Request: Would you return the records below character for character, without any images?
══ Data records ══
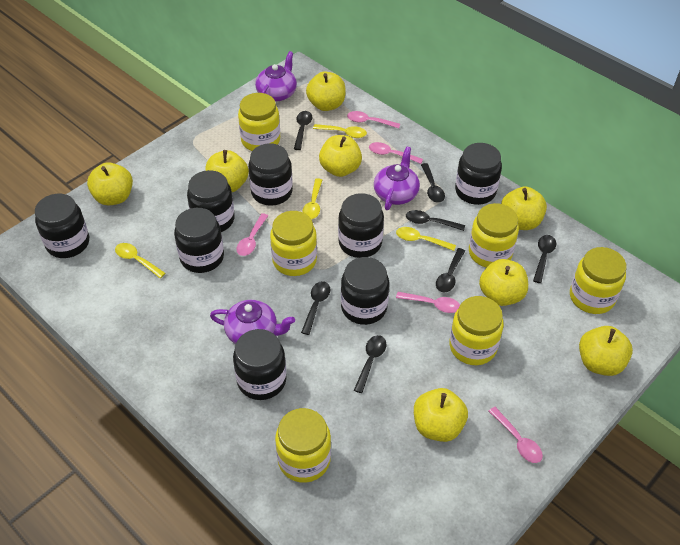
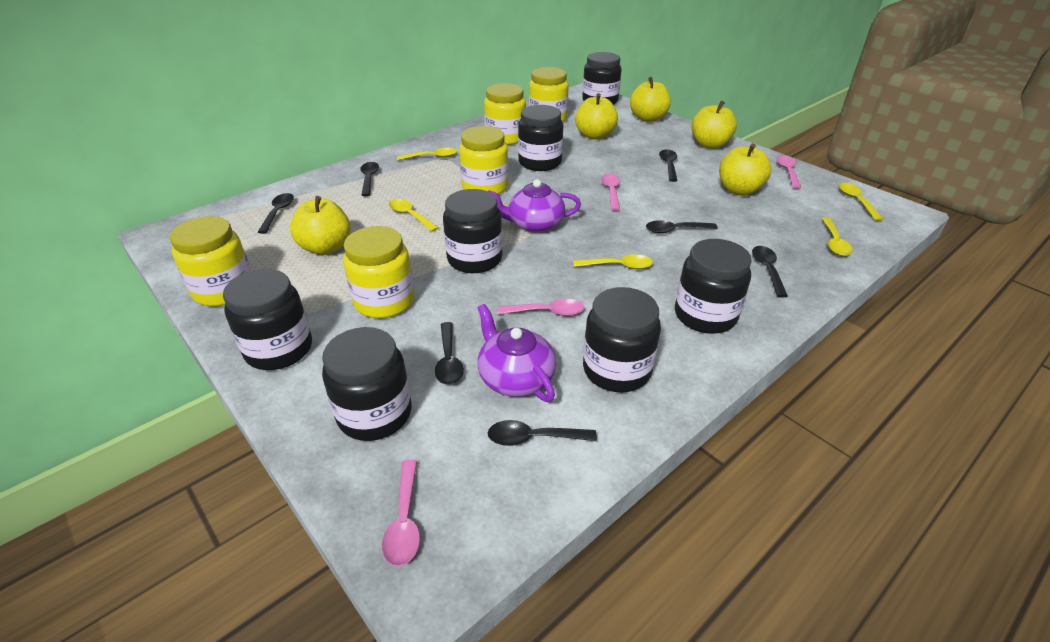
black jar: 8 -> 7
pink spoon: 5 -> 4
purple teapot: 3 -> 2
yellow apple: 8 -> 5
yellow jar: 6 -> 5
yellow spoon: 4 -> 5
═══
Output of the exercise:
black jar: 8 -> 7
pink spoon: 5 -> 4
purple teapot: 3 -> 2
yellow apple: 8 -> 5
yellow jar: 6 -> 5
yellow spoon: 4 -> 5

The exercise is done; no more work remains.